───── Data records ─────

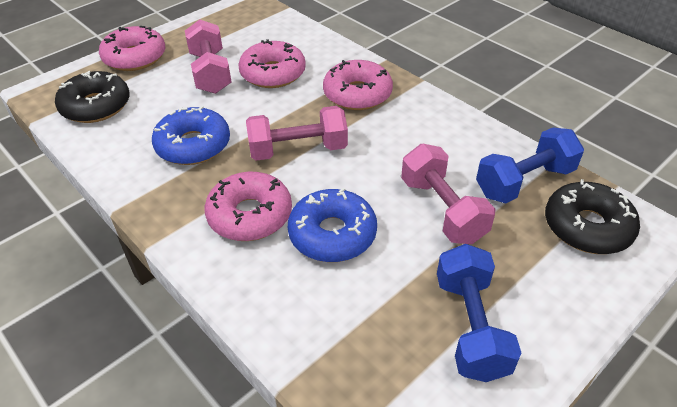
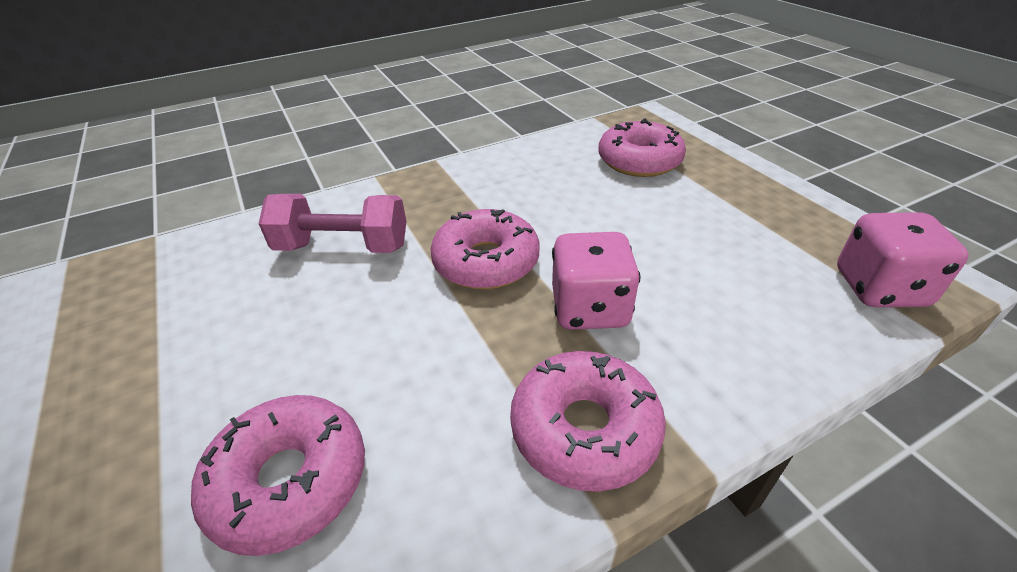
black donut: 2 -> 0
blue donut: 2 -> 0
blue dumbbell: 2 -> 0
pink dice: 0 -> 2
pink dumbbell: 3 -> 1

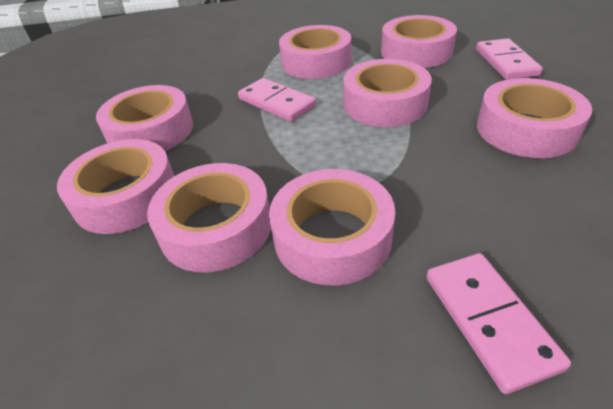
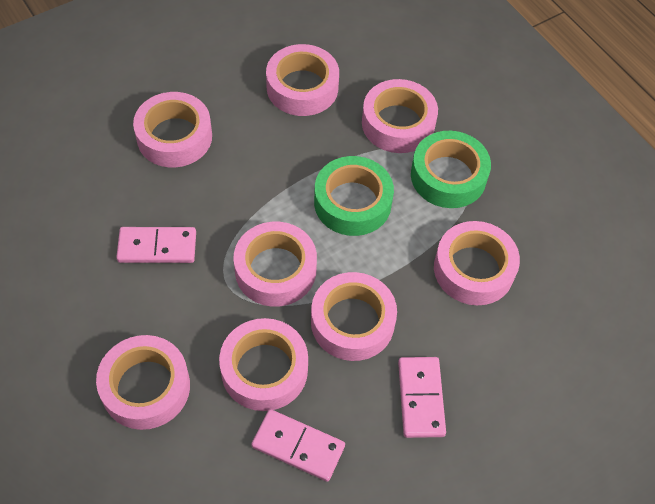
green tape: 0 -> 2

─────

- _Exercise_
Copy the final stretch of lines, starting at the one that holds "blue donut: 2 -> 0" and ending at the last line of the data, exactly; omit pictures.

- _Output below_
blue donut: 2 -> 0
blue dumbbell: 2 -> 0
pink dice: 0 -> 2
pink dumbbell: 3 -> 1

green tape: 0 -> 2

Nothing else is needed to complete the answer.